══ Entries provided ══

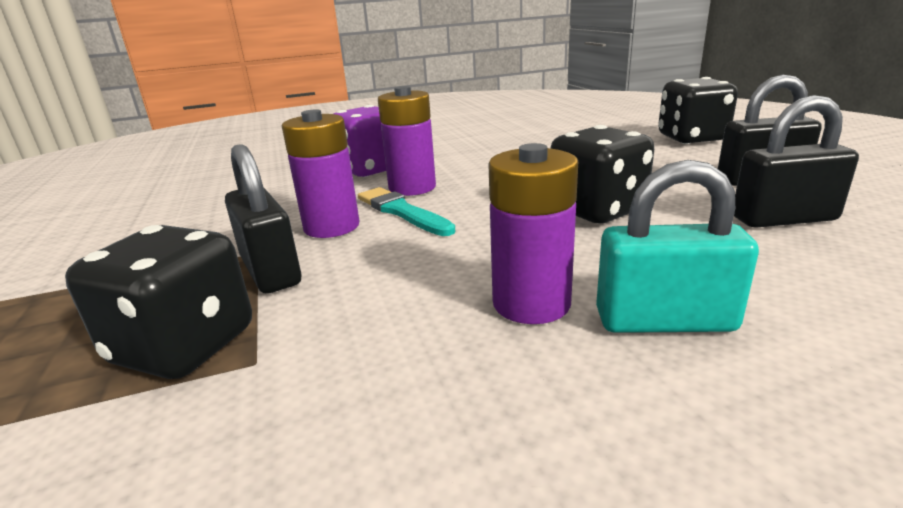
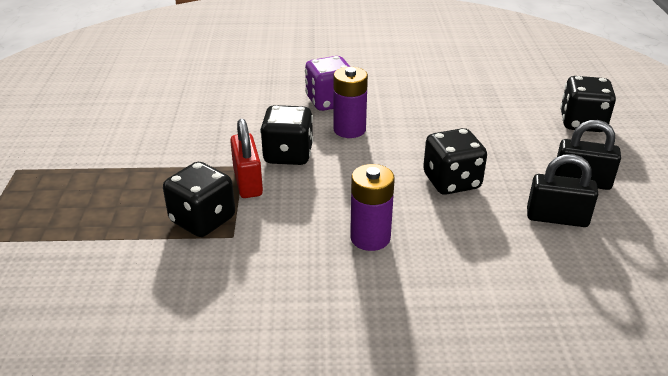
camera: 15 degrees right, 10 degrees up
black padlock [225,144,301,294] -> red padlock [230,119,263,198]
purple battery [282,109,359,238] -> black dice [260,105,313,165]
turquoise brush [358,187,455,236] -> none
turquoise padlock [596,160,759,333] -> none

═══

# Job item:
If a line above holds the string "padlock", copy it out.

# Exercise output:
black padlock [225,144,301,294] -> red padlock [230,119,263,198]
turquoise padlock [596,160,759,333] -> none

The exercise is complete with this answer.